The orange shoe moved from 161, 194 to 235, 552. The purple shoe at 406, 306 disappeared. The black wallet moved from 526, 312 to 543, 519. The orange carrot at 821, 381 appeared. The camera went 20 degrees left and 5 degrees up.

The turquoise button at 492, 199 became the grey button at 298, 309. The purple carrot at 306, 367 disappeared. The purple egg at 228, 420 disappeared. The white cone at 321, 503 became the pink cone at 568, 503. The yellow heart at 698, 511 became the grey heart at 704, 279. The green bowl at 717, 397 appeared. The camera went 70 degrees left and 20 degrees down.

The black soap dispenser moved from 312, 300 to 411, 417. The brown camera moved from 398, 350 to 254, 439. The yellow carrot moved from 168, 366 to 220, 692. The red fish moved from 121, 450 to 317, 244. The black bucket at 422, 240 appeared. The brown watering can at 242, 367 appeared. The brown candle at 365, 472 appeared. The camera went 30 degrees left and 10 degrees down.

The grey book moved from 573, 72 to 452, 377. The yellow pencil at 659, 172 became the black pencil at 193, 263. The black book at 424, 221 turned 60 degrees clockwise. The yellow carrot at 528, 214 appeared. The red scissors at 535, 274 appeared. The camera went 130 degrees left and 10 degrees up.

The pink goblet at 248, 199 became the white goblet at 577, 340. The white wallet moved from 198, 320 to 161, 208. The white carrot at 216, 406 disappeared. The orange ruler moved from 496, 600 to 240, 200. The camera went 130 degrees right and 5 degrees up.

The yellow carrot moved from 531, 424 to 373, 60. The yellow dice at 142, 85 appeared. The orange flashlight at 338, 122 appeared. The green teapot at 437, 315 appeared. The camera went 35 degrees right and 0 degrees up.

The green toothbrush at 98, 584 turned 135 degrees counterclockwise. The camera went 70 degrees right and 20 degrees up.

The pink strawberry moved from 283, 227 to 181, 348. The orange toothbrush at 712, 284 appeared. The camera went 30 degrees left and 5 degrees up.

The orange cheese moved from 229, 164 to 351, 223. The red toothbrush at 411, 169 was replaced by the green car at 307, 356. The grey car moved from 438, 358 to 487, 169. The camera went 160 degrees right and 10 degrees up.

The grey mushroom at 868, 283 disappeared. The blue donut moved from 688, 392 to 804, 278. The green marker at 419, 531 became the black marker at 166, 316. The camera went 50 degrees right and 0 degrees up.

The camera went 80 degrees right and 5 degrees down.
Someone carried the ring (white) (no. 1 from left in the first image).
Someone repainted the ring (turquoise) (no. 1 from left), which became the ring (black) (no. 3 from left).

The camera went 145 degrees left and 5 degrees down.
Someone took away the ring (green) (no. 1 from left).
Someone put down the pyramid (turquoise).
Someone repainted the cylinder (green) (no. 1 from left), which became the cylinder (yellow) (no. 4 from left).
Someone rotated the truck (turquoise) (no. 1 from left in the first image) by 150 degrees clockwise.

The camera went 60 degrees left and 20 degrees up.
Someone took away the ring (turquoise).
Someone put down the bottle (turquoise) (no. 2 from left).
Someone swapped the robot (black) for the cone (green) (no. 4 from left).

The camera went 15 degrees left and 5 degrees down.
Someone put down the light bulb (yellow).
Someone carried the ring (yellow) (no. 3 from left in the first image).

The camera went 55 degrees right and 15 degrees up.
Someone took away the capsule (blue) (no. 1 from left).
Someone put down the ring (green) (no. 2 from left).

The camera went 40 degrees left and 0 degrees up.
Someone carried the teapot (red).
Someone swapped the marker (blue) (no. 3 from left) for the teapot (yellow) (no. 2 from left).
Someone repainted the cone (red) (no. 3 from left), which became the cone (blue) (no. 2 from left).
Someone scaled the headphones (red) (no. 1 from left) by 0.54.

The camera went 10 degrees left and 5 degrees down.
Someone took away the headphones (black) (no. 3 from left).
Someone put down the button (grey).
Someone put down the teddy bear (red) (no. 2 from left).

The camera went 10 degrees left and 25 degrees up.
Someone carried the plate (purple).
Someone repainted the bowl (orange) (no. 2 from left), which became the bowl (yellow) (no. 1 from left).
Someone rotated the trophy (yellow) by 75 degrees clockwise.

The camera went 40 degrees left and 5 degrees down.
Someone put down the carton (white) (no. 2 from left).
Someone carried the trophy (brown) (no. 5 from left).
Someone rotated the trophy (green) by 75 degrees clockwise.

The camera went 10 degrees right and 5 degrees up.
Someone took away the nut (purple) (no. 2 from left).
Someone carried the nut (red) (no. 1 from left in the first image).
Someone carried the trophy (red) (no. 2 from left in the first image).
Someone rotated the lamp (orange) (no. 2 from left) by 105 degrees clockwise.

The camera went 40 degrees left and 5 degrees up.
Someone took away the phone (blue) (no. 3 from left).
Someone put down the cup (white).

■ WORK TASK ■
Go to the line in the material above that contains "Someone put down the button (grey)." and copy exactly from there through the line that contains "The camera went 40 degrees left and 5 degrees down.", stopping after it.

■ EXPECTED OUTPUT ■
Someone put down the button (grey).
Someone put down the teddy bear (red) (no. 2 from left).

The camera went 10 degrees left and 25 degrees up.
Someone carried the plate (purple).
Someone repainted the bowl (orange) (no. 2 from left), which became the bowl (yellow) (no. 1 from left).
Someone rotated the trophy (yellow) by 75 degrees clockwise.

The camera went 40 degrees left and 5 degrees down.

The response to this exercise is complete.